TASK PROMPT - The expected output is the line with "D1: schottky SS34" followed by every remaining line of the entries, all repeated exactly.

━━━━━ RECORDS SHOWN ━━━━━

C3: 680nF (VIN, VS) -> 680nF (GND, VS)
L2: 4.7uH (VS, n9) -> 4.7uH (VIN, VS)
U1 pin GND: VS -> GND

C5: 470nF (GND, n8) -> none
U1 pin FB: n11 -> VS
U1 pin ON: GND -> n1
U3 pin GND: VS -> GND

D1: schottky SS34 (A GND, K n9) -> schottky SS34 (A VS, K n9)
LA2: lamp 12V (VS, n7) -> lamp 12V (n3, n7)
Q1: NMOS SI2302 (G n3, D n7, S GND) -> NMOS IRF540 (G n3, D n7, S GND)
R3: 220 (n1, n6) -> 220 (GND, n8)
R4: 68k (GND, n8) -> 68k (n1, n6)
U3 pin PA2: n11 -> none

━━━━━

ANSWER TO THE PROBLEM -
D1: schottky SS34 (A GND, K n9) -> schottky SS34 (A VS, K n9)
LA2: lamp 12V (VS, n7) -> lamp 12V (n3, n7)
Q1: NMOS SI2302 (G n3, D n7, S GND) -> NMOS IRF540 (G n3, D n7, S GND)
R3: 220 (n1, n6) -> 220 (GND, n8)
R4: 68k (GND, n8) -> 68k (n1, n6)
U3 pin PA2: n11 -> none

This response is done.